# Your objective:
A complete, exact copy of the records below is the required result.

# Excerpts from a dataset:
□ □ □

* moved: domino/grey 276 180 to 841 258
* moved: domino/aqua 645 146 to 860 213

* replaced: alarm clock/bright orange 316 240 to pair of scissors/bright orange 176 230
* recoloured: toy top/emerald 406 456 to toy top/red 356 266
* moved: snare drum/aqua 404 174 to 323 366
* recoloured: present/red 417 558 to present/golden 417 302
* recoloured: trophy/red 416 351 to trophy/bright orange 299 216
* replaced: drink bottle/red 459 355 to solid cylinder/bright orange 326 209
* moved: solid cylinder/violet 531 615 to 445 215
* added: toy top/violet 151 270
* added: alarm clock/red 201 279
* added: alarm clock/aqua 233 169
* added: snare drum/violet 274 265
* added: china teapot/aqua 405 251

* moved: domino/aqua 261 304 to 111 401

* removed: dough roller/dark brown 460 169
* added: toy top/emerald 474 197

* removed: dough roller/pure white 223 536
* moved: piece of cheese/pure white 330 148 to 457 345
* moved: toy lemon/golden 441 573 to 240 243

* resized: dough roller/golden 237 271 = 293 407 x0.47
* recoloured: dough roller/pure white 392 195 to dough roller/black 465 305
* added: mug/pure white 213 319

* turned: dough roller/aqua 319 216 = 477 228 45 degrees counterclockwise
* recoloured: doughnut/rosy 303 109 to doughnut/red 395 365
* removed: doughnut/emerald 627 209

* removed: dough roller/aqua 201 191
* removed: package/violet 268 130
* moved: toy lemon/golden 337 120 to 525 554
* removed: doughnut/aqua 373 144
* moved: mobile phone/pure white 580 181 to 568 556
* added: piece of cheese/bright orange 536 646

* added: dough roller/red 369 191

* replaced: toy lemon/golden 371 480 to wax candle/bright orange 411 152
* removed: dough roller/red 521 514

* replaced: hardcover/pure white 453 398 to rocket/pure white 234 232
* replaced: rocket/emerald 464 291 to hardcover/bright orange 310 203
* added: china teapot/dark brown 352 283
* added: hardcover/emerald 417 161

□ □ □

# Exercise result:
* moved: domino/grey 276 180 to 841 258
* moved: domino/aqua 645 146 to 860 213

* replaced: alarm clock/bright orange 316 240 to pair of scissors/bright orange 176 230
* recoloured: toy top/emerald 406 456 to toy top/red 356 266
* moved: snare drum/aqua 404 174 to 323 366
* recoloured: present/red 417 558 to present/golden 417 302
* recoloured: trophy/red 416 351 to trophy/bright orange 299 216
* replaced: drink bottle/red 459 355 to solid cylinder/bright orange 326 209
* moved: solid cylinder/violet 531 615 to 445 215
* added: toy top/violet 151 270
* added: alarm clock/red 201 279
* added: alarm clock/aqua 233 169
* added: snare drum/violet 274 265
* added: china teapot/aqua 405 251

* moved: domino/aqua 261 304 to 111 401

* removed: dough roller/dark brown 460 169
* added: toy top/emerald 474 197

* removed: dough roller/pure white 223 536
* moved: piece of cheese/pure white 330 148 to 457 345
* moved: toy lemon/golden 441 573 to 240 243

* resized: dough roller/golden 237 271 = 293 407 x0.47
* recoloured: dough roller/pure white 392 195 to dough roller/black 465 305
* added: mug/pure white 213 319

* turned: dough roller/aqua 319 216 = 477 228 45 degrees counterclockwise
* recoloured: doughnut/rosy 303 109 to doughnut/red 395 365
* removed: doughnut/emerald 627 209

* removed: dough roller/aqua 201 191
* removed: package/violet 268 130
* moved: toy lemon/golden 337 120 to 525 554
* removed: doughnut/aqua 373 144
* moved: mobile phone/pure white 580 181 to 568 556
* added: piece of cheese/bright orange 536 646

* added: dough roller/red 369 191

* replaced: toy lemon/golden 371 480 to wax candle/bright orange 411 152
* removed: dough roller/red 521 514

* replaced: hardcover/pure white 453 398 to rocket/pure white 234 232
* replaced: rocket/emerald 464 291 to hardcover/bright orange 310 203
* added: china teapot/dark brown 352 283
* added: hardcover/emerald 417 161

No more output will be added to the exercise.